→ **Required work**
Look through the records below, and copy out every line that holds the string "camera".

→ **Data for the task**
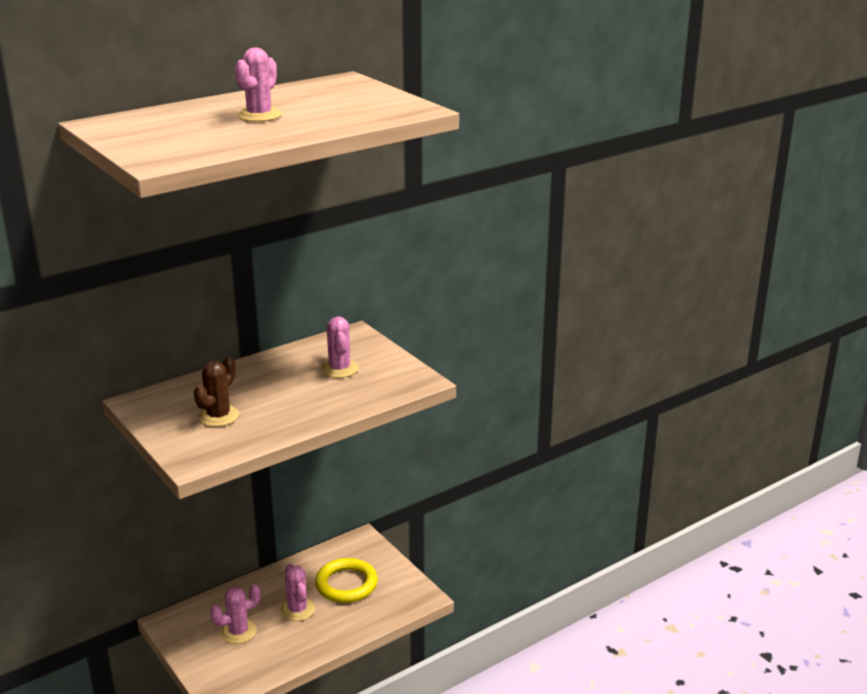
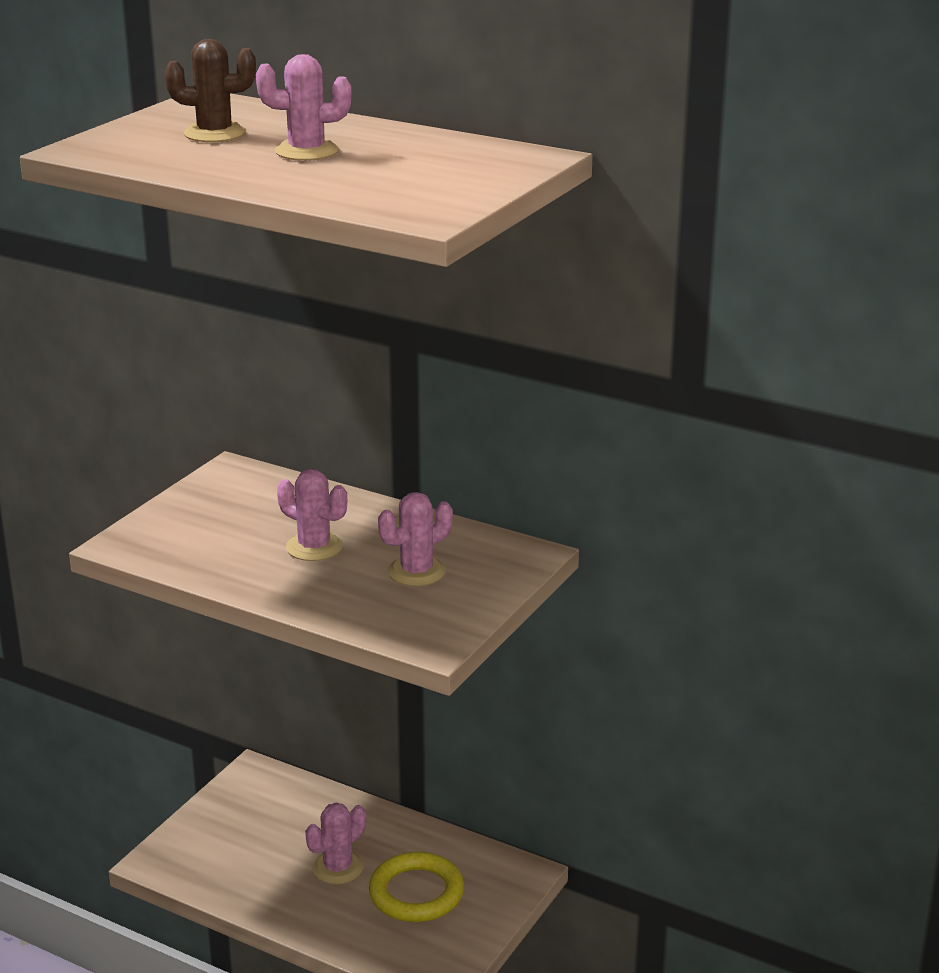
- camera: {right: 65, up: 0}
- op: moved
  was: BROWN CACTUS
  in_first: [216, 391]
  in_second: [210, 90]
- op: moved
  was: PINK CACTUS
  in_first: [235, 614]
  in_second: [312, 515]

--

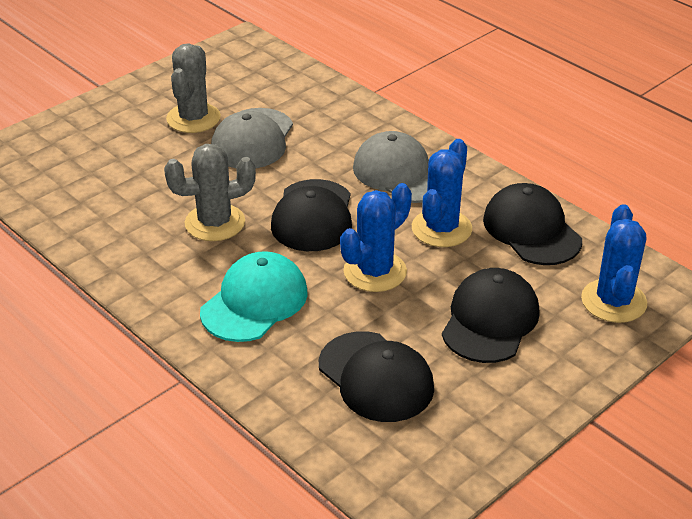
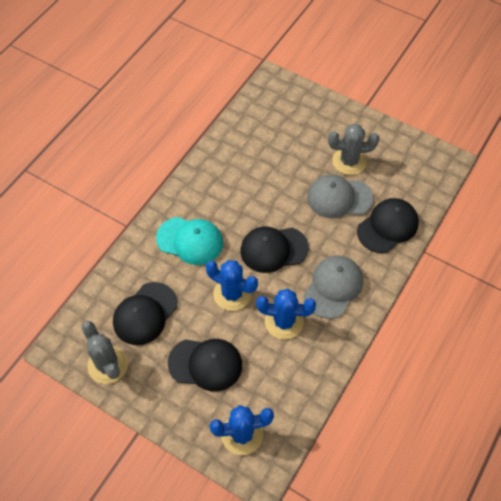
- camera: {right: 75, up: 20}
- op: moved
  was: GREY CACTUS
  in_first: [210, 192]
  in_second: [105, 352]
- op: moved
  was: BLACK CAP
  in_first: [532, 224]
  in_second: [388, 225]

→ **Answer section**
- camera: {right: 65, up: 0}
- camera: {right: 75, up: 20}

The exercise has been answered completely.